Look for the line containing "K1: G5LE-1 -> SRD-05V" in the records below. Then output it and all the lines that follow, exactly and without any others.

────────────────────────────────────────

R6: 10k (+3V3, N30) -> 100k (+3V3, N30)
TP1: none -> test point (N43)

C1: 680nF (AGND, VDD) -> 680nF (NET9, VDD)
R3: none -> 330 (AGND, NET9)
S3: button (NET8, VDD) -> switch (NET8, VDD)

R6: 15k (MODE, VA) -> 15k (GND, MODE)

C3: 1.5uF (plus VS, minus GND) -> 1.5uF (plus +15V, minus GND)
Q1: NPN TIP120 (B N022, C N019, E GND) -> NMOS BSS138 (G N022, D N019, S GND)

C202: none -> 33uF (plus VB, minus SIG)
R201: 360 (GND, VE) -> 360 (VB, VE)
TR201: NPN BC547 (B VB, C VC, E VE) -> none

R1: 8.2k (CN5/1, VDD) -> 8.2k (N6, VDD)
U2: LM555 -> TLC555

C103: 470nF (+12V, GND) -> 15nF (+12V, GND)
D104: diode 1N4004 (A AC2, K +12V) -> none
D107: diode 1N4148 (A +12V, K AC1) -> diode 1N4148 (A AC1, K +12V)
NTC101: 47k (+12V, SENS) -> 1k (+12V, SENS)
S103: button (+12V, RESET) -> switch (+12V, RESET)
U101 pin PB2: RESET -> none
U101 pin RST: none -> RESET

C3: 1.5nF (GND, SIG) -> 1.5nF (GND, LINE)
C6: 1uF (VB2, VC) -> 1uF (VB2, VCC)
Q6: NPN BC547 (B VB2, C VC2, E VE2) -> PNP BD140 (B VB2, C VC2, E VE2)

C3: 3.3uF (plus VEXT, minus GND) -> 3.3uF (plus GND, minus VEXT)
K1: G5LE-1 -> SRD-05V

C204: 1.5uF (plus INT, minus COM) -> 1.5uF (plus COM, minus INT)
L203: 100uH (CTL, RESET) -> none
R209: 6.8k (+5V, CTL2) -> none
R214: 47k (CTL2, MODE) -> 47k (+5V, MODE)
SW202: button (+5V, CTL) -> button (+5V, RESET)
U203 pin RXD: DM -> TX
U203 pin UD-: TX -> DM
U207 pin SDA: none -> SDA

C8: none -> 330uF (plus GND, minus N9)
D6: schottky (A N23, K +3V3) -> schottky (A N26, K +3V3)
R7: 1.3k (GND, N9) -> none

────────────────────────────────────────

**WRITTEN REPLY:**
K1: G5LE-1 -> SRD-05V

C204: 1.5uF (plus INT, minus COM) -> 1.5uF (plus COM, minus INT)
L203: 100uH (CTL, RESET) -> none
R209: 6.8k (+5V, CTL2) -> none
R214: 47k (CTL2, MODE) -> 47k (+5V, MODE)
SW202: button (+5V, CTL) -> button (+5V, RESET)
U203 pin RXD: DM -> TX
U203 pin UD-: TX -> DM
U207 pin SDA: none -> SDA

C8: none -> 330uF (plus GND, minus N9)
D6: schottky (A N23, K +3V3) -> schottky (A N26, K +3V3)
R7: 1.3k (GND, N9) -> none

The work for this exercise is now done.